Data items:
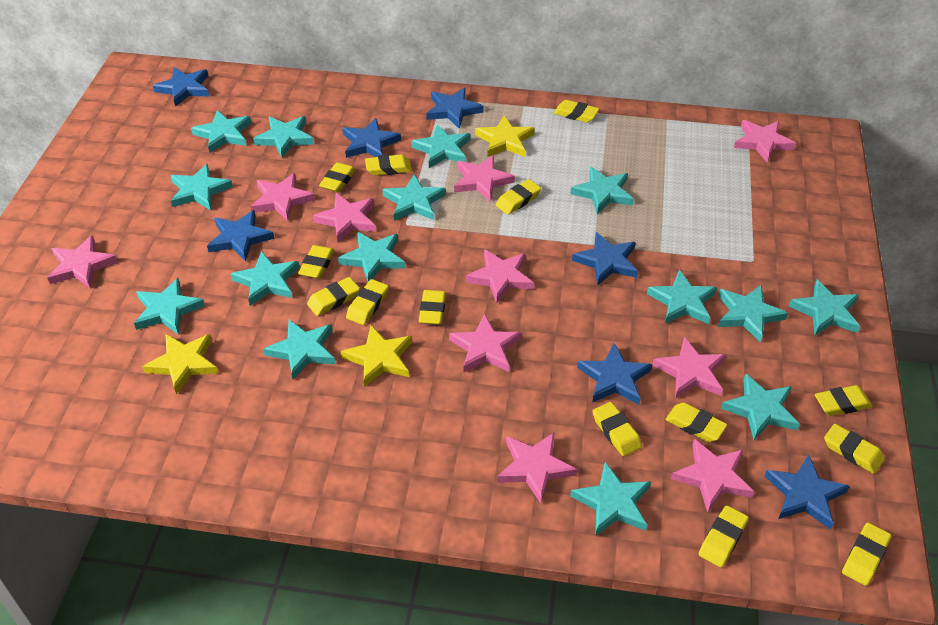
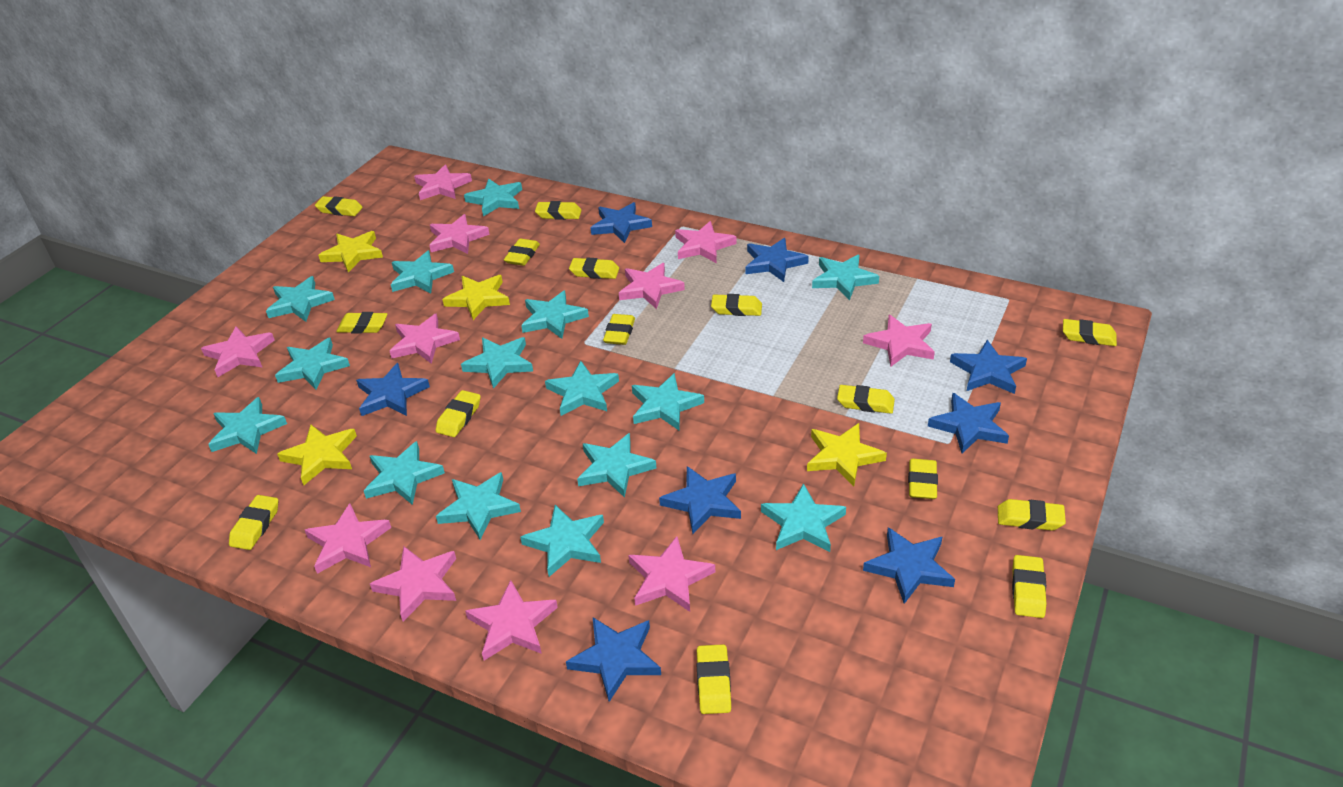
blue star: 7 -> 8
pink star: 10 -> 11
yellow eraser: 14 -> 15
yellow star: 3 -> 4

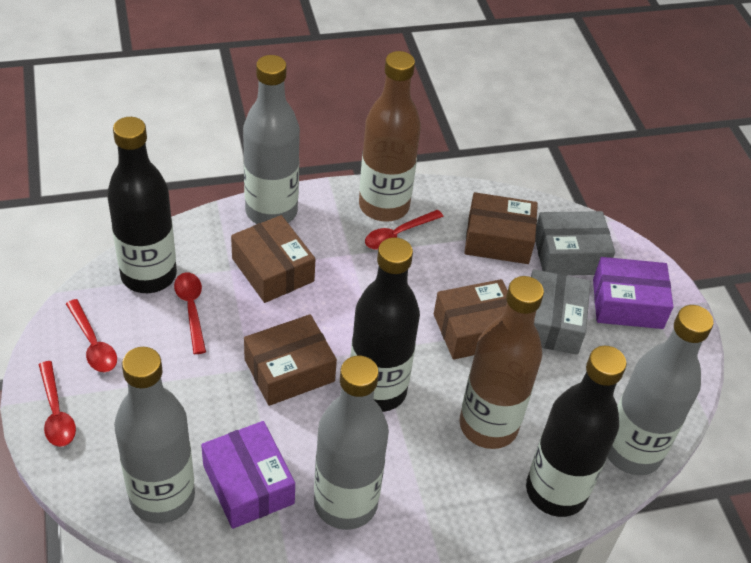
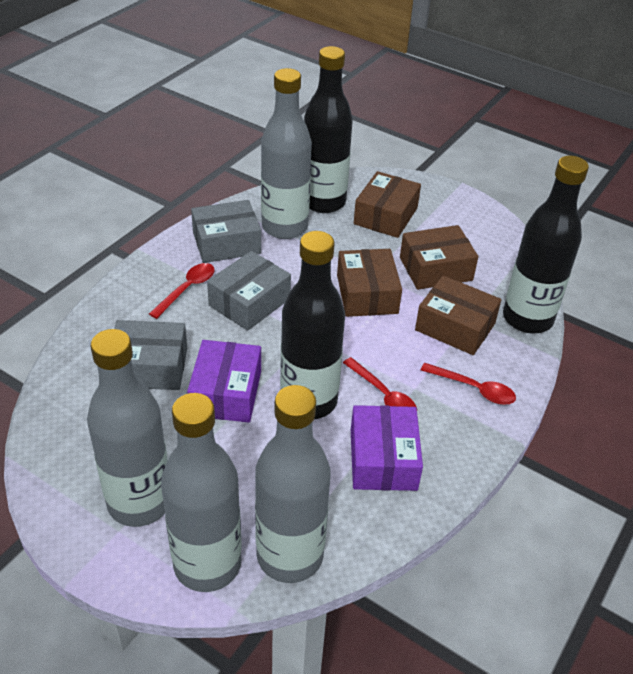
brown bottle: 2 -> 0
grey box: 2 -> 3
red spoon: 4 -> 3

PROBLEM DETAILS: Leaving out every picture, repeat the records above exactly as they stand.

WRITTEN SOLUTION:
blue star: 7 -> 8
pink star: 10 -> 11
yellow eraser: 14 -> 15
yellow star: 3 -> 4

brown bottle: 2 -> 0
grey box: 2 -> 3
red spoon: 4 -> 3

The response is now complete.